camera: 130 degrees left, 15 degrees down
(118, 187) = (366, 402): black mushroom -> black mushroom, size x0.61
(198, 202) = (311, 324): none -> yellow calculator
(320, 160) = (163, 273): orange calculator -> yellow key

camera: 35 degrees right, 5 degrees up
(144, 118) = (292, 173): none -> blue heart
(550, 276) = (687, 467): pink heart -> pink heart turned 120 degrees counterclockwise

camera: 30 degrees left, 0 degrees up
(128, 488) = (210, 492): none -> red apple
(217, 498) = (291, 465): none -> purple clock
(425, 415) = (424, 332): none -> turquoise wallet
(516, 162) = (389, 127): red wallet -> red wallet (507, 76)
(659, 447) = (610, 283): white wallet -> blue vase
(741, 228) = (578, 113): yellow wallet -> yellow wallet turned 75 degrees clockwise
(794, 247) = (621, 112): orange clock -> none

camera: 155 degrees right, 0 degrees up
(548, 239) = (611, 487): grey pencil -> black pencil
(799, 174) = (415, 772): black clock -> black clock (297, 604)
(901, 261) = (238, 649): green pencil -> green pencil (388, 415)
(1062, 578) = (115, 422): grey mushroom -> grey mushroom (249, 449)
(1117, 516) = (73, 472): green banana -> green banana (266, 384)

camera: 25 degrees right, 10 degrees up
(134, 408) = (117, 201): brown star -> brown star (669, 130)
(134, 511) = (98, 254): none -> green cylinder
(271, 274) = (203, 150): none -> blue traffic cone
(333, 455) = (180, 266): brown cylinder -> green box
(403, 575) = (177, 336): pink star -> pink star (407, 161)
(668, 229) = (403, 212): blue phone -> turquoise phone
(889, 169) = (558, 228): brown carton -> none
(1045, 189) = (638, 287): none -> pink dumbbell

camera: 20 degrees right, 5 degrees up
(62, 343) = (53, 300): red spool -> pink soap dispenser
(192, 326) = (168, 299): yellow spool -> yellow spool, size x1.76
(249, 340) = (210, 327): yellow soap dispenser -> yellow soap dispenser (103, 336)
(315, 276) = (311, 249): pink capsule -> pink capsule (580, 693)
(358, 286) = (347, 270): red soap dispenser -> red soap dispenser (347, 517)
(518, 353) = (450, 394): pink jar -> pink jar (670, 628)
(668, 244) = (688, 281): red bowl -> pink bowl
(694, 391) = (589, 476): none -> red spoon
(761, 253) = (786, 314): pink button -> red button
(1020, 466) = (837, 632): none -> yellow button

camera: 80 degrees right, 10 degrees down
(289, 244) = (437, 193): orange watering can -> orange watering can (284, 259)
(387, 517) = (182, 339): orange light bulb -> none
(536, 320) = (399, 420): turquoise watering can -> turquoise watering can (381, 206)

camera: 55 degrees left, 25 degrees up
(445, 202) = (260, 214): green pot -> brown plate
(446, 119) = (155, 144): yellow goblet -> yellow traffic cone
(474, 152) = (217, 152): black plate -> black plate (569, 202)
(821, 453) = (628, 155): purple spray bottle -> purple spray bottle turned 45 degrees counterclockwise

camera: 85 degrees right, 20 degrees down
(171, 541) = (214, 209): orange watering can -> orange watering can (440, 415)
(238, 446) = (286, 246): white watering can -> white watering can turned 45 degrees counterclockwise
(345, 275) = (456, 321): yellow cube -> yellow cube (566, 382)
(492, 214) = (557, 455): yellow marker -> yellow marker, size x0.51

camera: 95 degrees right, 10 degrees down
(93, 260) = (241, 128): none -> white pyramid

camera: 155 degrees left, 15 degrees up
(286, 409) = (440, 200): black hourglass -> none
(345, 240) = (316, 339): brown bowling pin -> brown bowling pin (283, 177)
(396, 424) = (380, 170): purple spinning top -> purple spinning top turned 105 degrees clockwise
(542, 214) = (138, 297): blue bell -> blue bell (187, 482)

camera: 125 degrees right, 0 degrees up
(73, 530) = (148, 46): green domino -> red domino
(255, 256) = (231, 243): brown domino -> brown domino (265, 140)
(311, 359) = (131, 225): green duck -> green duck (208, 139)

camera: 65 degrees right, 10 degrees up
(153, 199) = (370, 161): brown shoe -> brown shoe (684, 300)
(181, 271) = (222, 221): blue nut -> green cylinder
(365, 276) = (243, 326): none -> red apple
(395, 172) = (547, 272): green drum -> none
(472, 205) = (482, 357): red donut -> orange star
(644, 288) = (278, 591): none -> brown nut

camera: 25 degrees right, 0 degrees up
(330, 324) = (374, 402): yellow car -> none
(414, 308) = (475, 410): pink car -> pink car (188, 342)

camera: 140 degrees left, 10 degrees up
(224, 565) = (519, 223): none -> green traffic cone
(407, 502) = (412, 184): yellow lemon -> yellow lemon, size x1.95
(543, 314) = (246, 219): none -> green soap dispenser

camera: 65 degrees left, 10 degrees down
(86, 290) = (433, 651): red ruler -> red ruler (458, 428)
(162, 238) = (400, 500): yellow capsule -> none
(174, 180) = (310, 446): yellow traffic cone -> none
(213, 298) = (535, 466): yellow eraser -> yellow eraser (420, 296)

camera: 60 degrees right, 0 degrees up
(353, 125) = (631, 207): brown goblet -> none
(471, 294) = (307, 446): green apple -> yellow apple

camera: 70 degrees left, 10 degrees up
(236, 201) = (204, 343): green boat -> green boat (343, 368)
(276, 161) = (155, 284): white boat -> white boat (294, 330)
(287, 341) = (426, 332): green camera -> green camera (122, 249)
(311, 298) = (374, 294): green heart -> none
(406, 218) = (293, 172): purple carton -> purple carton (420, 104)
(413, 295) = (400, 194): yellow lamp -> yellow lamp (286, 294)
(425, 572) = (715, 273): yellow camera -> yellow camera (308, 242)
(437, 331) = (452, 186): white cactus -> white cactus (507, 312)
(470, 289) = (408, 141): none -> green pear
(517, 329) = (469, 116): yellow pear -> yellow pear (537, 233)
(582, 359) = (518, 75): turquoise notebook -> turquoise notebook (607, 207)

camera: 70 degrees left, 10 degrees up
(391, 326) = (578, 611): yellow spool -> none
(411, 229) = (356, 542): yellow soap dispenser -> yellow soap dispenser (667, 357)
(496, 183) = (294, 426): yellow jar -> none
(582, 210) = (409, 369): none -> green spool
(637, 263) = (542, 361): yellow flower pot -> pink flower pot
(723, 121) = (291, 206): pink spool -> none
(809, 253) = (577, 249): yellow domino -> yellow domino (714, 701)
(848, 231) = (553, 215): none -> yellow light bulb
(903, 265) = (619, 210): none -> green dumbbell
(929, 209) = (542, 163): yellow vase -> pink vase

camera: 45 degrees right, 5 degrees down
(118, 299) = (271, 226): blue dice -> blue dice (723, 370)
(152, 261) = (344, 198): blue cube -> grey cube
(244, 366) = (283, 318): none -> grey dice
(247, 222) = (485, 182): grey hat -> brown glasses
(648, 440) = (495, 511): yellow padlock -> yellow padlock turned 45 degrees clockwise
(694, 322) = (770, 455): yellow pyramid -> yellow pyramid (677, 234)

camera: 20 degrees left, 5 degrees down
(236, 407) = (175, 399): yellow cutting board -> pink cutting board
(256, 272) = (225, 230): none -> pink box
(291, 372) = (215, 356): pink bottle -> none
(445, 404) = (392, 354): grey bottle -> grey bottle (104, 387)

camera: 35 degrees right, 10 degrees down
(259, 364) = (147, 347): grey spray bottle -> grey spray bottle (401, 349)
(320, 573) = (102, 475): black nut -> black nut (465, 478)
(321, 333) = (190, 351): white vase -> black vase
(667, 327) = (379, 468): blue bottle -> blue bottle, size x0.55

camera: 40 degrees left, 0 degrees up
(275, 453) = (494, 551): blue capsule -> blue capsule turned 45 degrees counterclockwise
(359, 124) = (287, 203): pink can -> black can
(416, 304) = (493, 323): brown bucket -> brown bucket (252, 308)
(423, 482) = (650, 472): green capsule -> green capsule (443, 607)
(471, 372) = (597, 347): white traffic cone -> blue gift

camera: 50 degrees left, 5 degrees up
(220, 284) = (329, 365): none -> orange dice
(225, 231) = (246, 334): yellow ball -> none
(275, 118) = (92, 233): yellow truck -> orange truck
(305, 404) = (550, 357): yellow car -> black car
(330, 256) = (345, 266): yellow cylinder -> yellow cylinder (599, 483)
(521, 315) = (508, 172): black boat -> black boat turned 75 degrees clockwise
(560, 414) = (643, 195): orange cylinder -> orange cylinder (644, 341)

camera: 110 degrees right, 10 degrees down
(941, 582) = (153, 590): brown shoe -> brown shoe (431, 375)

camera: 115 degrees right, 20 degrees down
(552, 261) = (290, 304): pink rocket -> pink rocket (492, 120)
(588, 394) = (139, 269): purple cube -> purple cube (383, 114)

______________________________

• _PROBLEM TO SOLVE_: In the records above, some lines hold the word "dumbbell". Say how many, and nothing more.

• _ANSWER TO THE PROBLEM_: 2